Saved data entries:
--- BEGIN ---

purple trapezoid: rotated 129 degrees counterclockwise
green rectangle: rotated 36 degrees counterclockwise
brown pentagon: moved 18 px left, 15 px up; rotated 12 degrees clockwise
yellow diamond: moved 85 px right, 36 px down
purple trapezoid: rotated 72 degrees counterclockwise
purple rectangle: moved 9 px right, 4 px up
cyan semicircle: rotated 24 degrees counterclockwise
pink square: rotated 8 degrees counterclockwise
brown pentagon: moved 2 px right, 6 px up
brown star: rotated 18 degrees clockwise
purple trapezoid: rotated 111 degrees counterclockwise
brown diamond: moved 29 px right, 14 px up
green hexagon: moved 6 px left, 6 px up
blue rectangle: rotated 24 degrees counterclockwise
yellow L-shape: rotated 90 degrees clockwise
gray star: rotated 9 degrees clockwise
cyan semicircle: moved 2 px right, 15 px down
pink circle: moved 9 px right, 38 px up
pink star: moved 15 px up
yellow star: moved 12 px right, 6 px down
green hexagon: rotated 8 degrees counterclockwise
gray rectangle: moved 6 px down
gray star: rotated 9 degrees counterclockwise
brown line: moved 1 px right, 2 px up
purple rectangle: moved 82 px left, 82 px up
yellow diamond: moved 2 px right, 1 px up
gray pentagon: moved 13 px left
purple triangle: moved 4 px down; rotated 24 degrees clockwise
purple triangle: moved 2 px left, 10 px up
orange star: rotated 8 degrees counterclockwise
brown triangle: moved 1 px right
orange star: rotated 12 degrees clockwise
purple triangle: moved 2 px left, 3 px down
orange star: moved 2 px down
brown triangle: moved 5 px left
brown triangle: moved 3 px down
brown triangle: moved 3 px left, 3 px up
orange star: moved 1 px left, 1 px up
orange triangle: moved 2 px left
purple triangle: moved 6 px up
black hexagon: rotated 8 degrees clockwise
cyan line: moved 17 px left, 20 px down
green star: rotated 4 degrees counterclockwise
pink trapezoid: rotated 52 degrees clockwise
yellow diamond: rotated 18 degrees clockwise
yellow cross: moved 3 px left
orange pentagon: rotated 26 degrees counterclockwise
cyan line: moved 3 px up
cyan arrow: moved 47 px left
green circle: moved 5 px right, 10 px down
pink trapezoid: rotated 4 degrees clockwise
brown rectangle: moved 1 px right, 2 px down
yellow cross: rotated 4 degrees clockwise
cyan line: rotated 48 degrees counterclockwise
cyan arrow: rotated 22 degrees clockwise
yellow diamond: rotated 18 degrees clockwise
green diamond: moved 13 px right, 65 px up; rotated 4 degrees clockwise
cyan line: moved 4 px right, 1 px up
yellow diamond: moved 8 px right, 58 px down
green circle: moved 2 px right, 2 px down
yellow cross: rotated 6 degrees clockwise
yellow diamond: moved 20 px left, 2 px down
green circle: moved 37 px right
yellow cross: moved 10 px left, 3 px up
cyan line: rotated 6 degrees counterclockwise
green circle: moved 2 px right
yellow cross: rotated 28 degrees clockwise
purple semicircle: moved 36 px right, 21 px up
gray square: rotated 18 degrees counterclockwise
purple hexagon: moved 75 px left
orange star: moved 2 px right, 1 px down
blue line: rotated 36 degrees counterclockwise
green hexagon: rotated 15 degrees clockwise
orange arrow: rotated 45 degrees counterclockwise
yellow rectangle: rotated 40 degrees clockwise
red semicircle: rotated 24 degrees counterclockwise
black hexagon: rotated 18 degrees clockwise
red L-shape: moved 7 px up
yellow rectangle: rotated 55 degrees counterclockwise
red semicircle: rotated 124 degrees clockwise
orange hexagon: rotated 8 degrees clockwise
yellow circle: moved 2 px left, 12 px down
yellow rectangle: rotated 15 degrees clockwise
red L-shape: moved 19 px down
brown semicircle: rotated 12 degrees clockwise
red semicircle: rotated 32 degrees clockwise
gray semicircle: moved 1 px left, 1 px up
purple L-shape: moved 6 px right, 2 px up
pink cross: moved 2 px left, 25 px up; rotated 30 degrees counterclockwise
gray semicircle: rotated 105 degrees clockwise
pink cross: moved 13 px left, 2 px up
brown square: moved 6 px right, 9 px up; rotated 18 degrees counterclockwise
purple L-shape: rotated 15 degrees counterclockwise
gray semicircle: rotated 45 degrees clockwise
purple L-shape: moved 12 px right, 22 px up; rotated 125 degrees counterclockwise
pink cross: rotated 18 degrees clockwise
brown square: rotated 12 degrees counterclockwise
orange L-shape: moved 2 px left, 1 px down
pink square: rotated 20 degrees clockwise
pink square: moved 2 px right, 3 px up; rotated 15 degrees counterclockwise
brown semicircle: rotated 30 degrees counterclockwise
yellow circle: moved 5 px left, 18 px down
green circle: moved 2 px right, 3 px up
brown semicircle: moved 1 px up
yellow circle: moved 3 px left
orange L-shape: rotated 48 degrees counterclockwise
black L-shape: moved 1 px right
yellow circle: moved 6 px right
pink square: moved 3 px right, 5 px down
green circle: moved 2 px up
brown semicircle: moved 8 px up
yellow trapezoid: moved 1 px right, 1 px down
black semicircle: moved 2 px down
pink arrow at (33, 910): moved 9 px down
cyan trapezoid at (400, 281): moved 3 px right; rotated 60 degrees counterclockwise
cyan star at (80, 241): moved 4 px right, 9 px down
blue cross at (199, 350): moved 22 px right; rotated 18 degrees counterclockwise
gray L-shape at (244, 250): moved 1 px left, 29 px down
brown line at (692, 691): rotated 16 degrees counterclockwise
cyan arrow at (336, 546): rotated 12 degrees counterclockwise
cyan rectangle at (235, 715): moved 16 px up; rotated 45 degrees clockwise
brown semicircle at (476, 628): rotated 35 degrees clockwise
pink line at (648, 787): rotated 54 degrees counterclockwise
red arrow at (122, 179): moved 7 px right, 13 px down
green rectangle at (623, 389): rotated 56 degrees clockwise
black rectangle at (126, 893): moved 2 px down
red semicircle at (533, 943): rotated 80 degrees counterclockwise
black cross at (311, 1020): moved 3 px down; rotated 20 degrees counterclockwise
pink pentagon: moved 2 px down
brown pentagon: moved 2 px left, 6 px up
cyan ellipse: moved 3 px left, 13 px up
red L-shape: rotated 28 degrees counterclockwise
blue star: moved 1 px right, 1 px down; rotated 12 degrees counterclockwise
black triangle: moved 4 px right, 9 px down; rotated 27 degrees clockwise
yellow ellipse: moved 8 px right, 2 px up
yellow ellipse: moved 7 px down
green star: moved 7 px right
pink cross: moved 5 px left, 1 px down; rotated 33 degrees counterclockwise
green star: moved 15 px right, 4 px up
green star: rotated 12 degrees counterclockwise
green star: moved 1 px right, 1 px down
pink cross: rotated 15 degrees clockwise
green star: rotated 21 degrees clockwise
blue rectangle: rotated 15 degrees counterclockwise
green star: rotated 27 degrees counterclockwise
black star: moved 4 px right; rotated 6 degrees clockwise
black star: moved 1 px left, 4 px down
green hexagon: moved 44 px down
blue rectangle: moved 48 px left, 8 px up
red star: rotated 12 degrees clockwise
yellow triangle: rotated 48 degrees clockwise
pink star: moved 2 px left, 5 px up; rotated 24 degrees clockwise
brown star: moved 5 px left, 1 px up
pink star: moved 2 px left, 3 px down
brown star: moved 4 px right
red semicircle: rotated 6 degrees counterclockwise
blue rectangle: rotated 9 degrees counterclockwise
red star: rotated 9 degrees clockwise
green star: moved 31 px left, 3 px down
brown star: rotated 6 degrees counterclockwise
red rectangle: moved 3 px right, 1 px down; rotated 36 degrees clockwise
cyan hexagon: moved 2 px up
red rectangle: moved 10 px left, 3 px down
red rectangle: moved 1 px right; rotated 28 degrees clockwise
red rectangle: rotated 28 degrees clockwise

--- END ---

Return every line above word for word, without changing anything.

purple trapezoid: rotated 129 degrees counterclockwise
green rectangle: rotated 36 degrees counterclockwise
brown pentagon: moved 18 px left, 15 px up; rotated 12 degrees clockwise
yellow diamond: moved 85 px right, 36 px down
purple trapezoid: rotated 72 degrees counterclockwise
purple rectangle: moved 9 px right, 4 px up
cyan semicircle: rotated 24 degrees counterclockwise
pink square: rotated 8 degrees counterclockwise
brown pentagon: moved 2 px right, 6 px up
brown star: rotated 18 degrees clockwise
purple trapezoid: rotated 111 degrees counterclockwise
brown diamond: moved 29 px right, 14 px up
green hexagon: moved 6 px left, 6 px up
blue rectangle: rotated 24 degrees counterclockwise
yellow L-shape: rotated 90 degrees clockwise
gray star: rotated 9 degrees clockwise
cyan semicircle: moved 2 px right, 15 px down
pink circle: moved 9 px right, 38 px up
pink star: moved 15 px up
yellow star: moved 12 px right, 6 px down
green hexagon: rotated 8 degrees counterclockwise
gray rectangle: moved 6 px down
gray star: rotated 9 degrees counterclockwise
brown line: moved 1 px right, 2 px up
purple rectangle: moved 82 px left, 82 px up
yellow diamond: moved 2 px right, 1 px up
gray pentagon: moved 13 px left
purple triangle: moved 4 px down; rotated 24 degrees clockwise
purple triangle: moved 2 px left, 10 px up
orange star: rotated 8 degrees counterclockwise
brown triangle: moved 1 px right
orange star: rotated 12 degrees clockwise
purple triangle: moved 2 px left, 3 px down
orange star: moved 2 px down
brown triangle: moved 5 px left
brown triangle: moved 3 px down
brown triangle: moved 3 px left, 3 px up
orange star: moved 1 px left, 1 px up
orange triangle: moved 2 px left
purple triangle: moved 6 px up
black hexagon: rotated 8 degrees clockwise
cyan line: moved 17 px left, 20 px down
green star: rotated 4 degrees counterclockwise
pink trapezoid: rotated 52 degrees clockwise
yellow diamond: rotated 18 degrees clockwise
yellow cross: moved 3 px left
orange pentagon: rotated 26 degrees counterclockwise
cyan line: moved 3 px up
cyan arrow: moved 47 px left
green circle: moved 5 px right, 10 px down
pink trapezoid: rotated 4 degrees clockwise
brown rectangle: moved 1 px right, 2 px down
yellow cross: rotated 4 degrees clockwise
cyan line: rotated 48 degrees counterclockwise
cyan arrow: rotated 22 degrees clockwise
yellow diamond: rotated 18 degrees clockwise
green diamond: moved 13 px right, 65 px up; rotated 4 degrees clockwise
cyan line: moved 4 px right, 1 px up
yellow diamond: moved 8 px right, 58 px down
green circle: moved 2 px right, 2 px down
yellow cross: rotated 6 degrees clockwise
yellow diamond: moved 20 px left, 2 px down
green circle: moved 37 px right
yellow cross: moved 10 px left, 3 px up
cyan line: rotated 6 degrees counterclockwise
green circle: moved 2 px right
yellow cross: rotated 28 degrees clockwise
purple semicircle: moved 36 px right, 21 px up
gray square: rotated 18 degrees counterclockwise
purple hexagon: moved 75 px left
orange star: moved 2 px right, 1 px down
blue line: rotated 36 degrees counterclockwise
green hexagon: rotated 15 degrees clockwise
orange arrow: rotated 45 degrees counterclockwise
yellow rectangle: rotated 40 degrees clockwise
red semicircle: rotated 24 degrees counterclockwise
black hexagon: rotated 18 degrees clockwise
red L-shape: moved 7 px up
yellow rectangle: rotated 55 degrees counterclockwise
red semicircle: rotated 124 degrees clockwise
orange hexagon: rotated 8 degrees clockwise
yellow circle: moved 2 px left, 12 px down
yellow rectangle: rotated 15 degrees clockwise
red L-shape: moved 19 px down
brown semicircle: rotated 12 degrees clockwise
red semicircle: rotated 32 degrees clockwise
gray semicircle: moved 1 px left, 1 px up
purple L-shape: moved 6 px right, 2 px up
pink cross: moved 2 px left, 25 px up; rotated 30 degrees counterclockwise
gray semicircle: rotated 105 degrees clockwise
pink cross: moved 13 px left, 2 px up
brown square: moved 6 px right, 9 px up; rotated 18 degrees counterclockwise
purple L-shape: rotated 15 degrees counterclockwise
gray semicircle: rotated 45 degrees clockwise
purple L-shape: moved 12 px right, 22 px up; rotated 125 degrees counterclockwise
pink cross: rotated 18 degrees clockwise
brown square: rotated 12 degrees counterclockwise
orange L-shape: moved 2 px left, 1 px down
pink square: rotated 20 degrees clockwise
pink square: moved 2 px right, 3 px up; rotated 15 degrees counterclockwise
brown semicircle: rotated 30 degrees counterclockwise
yellow circle: moved 5 px left, 18 px down
green circle: moved 2 px right, 3 px up
brown semicircle: moved 1 px up
yellow circle: moved 3 px left
orange L-shape: rotated 48 degrees counterclockwise
black L-shape: moved 1 px right
yellow circle: moved 6 px right
pink square: moved 3 px right, 5 px down
green circle: moved 2 px up
brown semicircle: moved 8 px up
yellow trapezoid: moved 1 px right, 1 px down
black semicircle: moved 2 px down
pink arrow at (33, 910): moved 9 px down
cyan trapezoid at (400, 281): moved 3 px right; rotated 60 degrees counterclockwise
cyan star at (80, 241): moved 4 px right, 9 px down
blue cross at (199, 350): moved 22 px right; rotated 18 degrees counterclockwise
gray L-shape at (244, 250): moved 1 px left, 29 px down
brown line at (692, 691): rotated 16 degrees counterclockwise
cyan arrow at (336, 546): rotated 12 degrees counterclockwise
cyan rectangle at (235, 715): moved 16 px up; rotated 45 degrees clockwise
brown semicircle at (476, 628): rotated 35 degrees clockwise
pink line at (648, 787): rotated 54 degrees counterclockwise
red arrow at (122, 179): moved 7 px right, 13 px down
green rectangle at (623, 389): rotated 56 degrees clockwise
black rectangle at (126, 893): moved 2 px down
red semicircle at (533, 943): rotated 80 degrees counterclockwise
black cross at (311, 1020): moved 3 px down; rotated 20 degrees counterclockwise
pink pentagon: moved 2 px down
brown pentagon: moved 2 px left, 6 px up
cyan ellipse: moved 3 px left, 13 px up
red L-shape: rotated 28 degrees counterclockwise
blue star: moved 1 px right, 1 px down; rotated 12 degrees counterclockwise
black triangle: moved 4 px right, 9 px down; rotated 27 degrees clockwise
yellow ellipse: moved 8 px right, 2 px up
yellow ellipse: moved 7 px down
green star: moved 7 px right
pink cross: moved 5 px left, 1 px down; rotated 33 degrees counterclockwise
green star: moved 15 px right, 4 px up
green star: rotated 12 degrees counterclockwise
green star: moved 1 px right, 1 px down
pink cross: rotated 15 degrees clockwise
green star: rotated 21 degrees clockwise
blue rectangle: rotated 15 degrees counterclockwise
green star: rotated 27 degrees counterclockwise
black star: moved 4 px right; rotated 6 degrees clockwise
black star: moved 1 px left, 4 px down
green hexagon: moved 44 px down
blue rectangle: moved 48 px left, 8 px up
red star: rotated 12 degrees clockwise
yellow triangle: rotated 48 degrees clockwise
pink star: moved 2 px left, 5 px up; rotated 24 degrees clockwise
brown star: moved 5 px left, 1 px up
pink star: moved 2 px left, 3 px down
brown star: moved 4 px right
red semicircle: rotated 6 degrees counterclockwise
blue rectangle: rotated 9 degrees counterclockwise
red star: rotated 9 degrees clockwise
green star: moved 31 px left, 3 px down
brown star: rotated 6 degrees counterclockwise
red rectangle: moved 3 px right, 1 px down; rotated 36 degrees clockwise
cyan hexagon: moved 2 px up
red rectangle: moved 10 px left, 3 px down
red rectangle: moved 1 px right; rotated 28 degrees clockwise
red rectangle: rotated 28 degrees clockwise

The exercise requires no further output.